The problem
Send back the records exactly as written, with no images.

Extracted data
==================================================

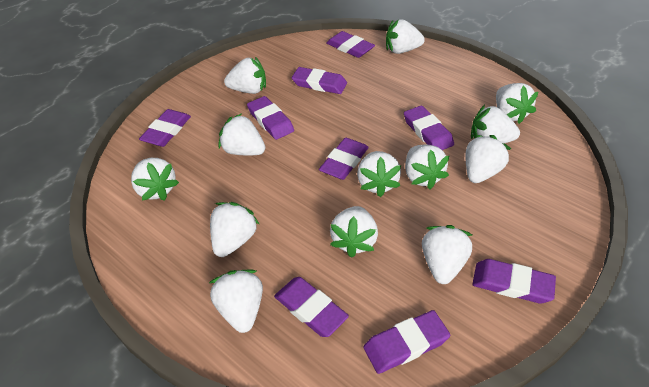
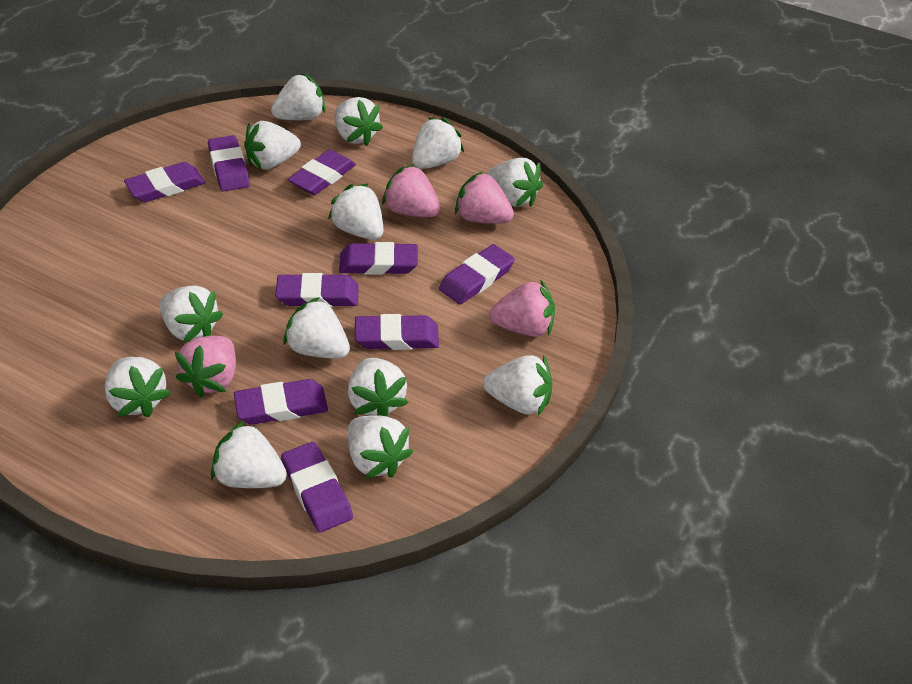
pink strawberry: 0 -> 4

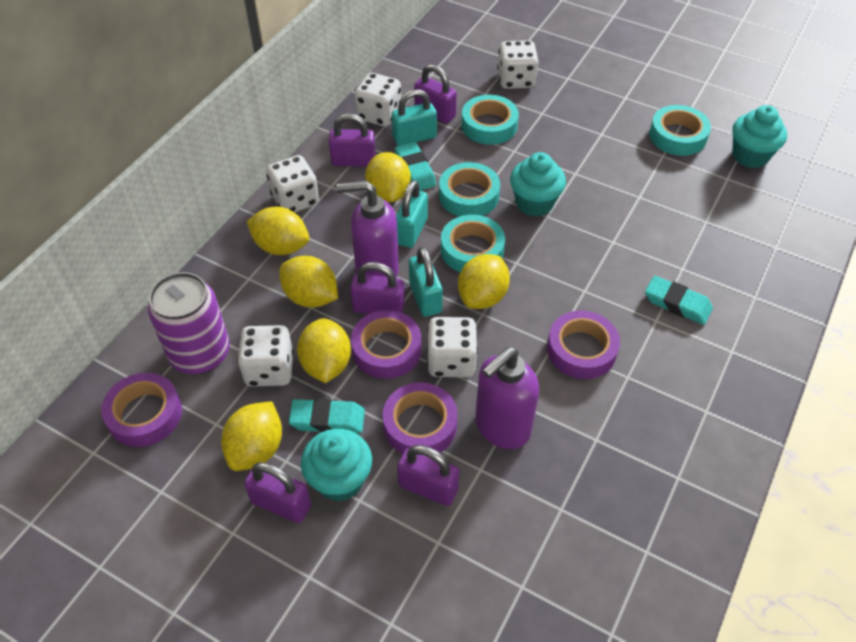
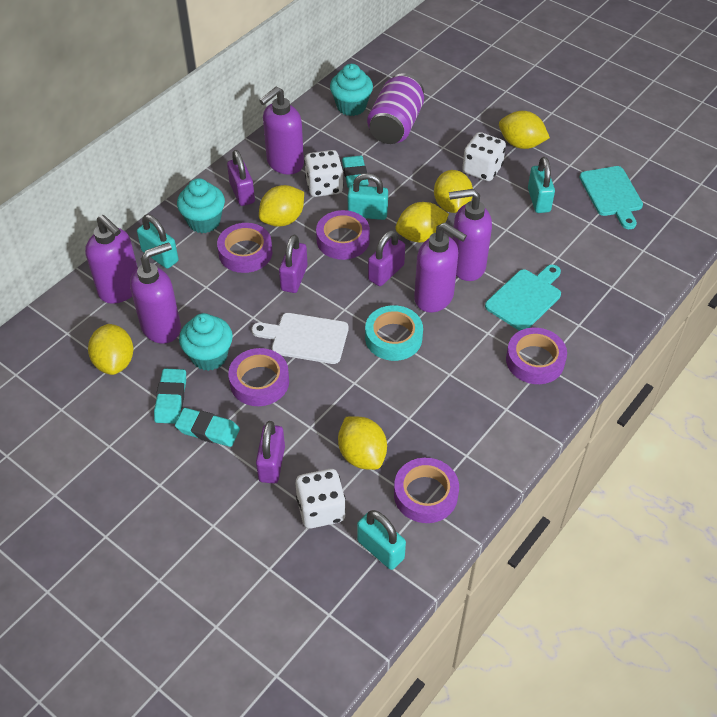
purple padlock: 5 -> 4
purple soap dispenser: 2 -> 5
purple tape: 4 -> 5
turquoise cutting board: 0 -> 2
turquoise padlock: 3 -> 4
turquoise tape: 4 -> 1
white cutting board: 0 -> 1
white dice: 5 -> 3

==================================================

Reply to the task
pink strawberry: 0 -> 4

purple padlock: 5 -> 4
purple soap dispenser: 2 -> 5
purple tape: 4 -> 5
turquoise cutting board: 0 -> 2
turquoise padlock: 3 -> 4
turquoise tape: 4 -> 1
white cutting board: 0 -> 1
white dice: 5 -> 3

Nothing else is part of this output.